## Material supplied
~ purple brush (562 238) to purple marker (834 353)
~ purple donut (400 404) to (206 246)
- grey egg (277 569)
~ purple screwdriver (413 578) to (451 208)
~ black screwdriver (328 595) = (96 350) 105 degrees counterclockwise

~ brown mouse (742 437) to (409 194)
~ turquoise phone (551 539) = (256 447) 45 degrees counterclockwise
---
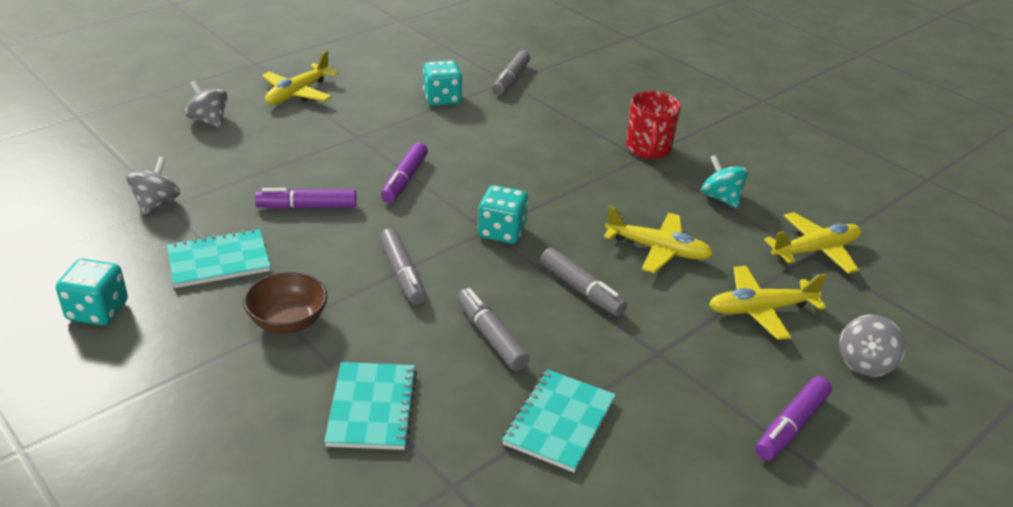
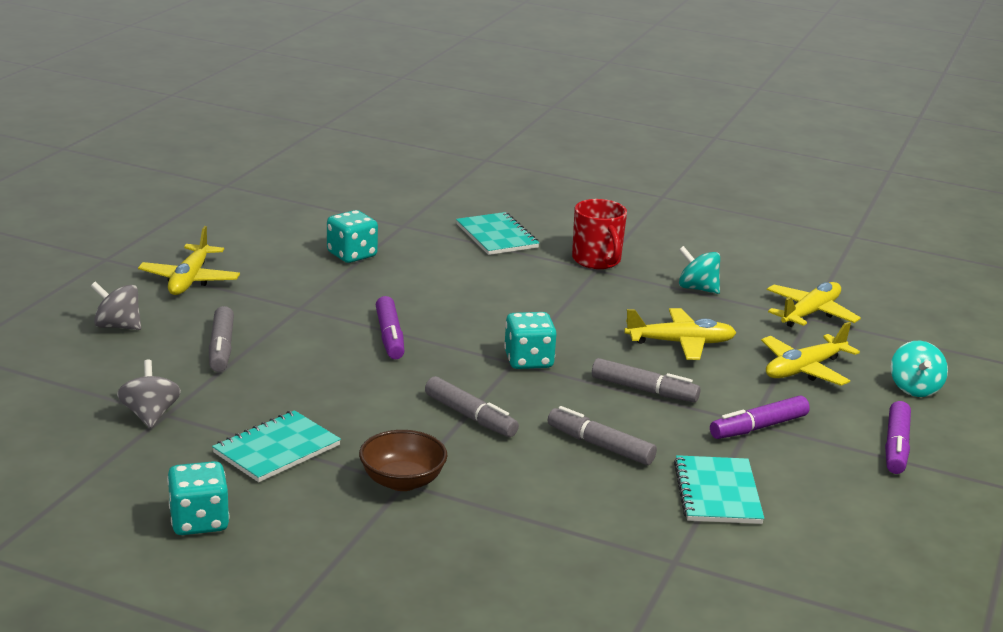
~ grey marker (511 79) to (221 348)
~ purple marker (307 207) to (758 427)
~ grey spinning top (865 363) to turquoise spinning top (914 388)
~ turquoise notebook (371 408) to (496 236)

## Work item
Using the listing above, copy exactly the line that contains "marker (834 353)", the line that contains "to (451 208)", and each line that falls between them.

## Written solution
~ purple brush (562 238) to purple marker (834 353)
~ purple donut (400 404) to (206 246)
- grey egg (277 569)
~ purple screwdriver (413 578) to (451 208)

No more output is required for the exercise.